→ WHAT IS REQUIRED:
The full listing should be written out verbatim, and its images should be dropped.

→ DATA SEGMENT:
***

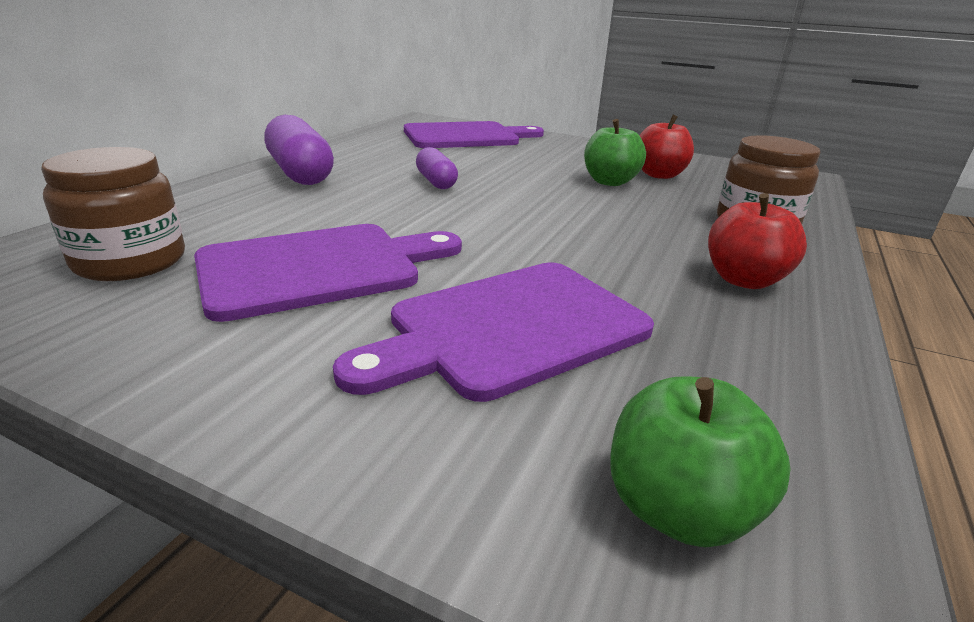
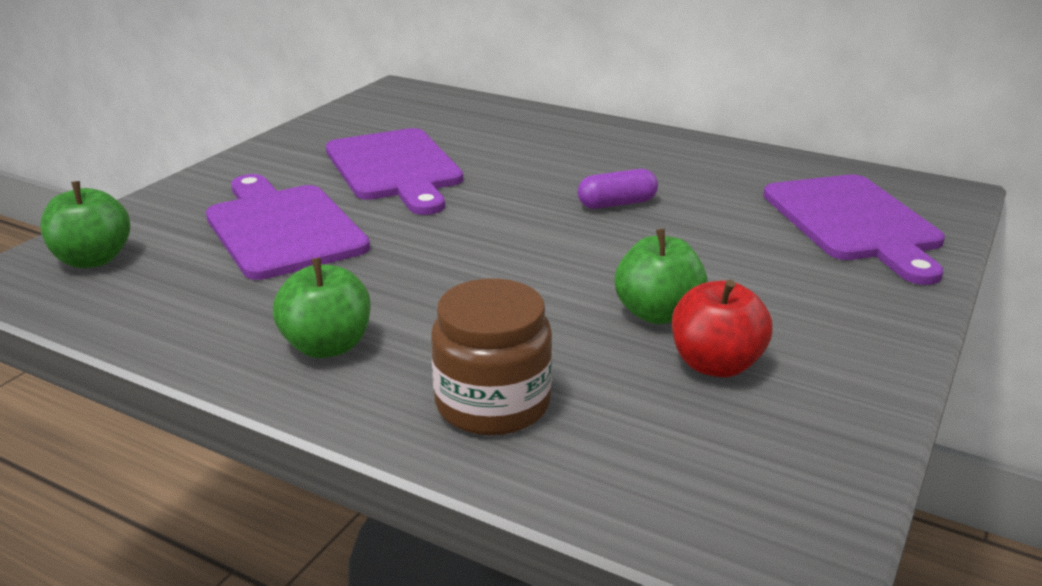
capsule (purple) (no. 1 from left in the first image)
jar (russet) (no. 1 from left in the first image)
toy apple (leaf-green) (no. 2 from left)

***

→ EXERCISE RESPONSE:
capsule (purple) (no. 1 from left in the first image)
jar (russet) (no. 1 from left in the first image)
toy apple (leaf-green) (no. 2 from left)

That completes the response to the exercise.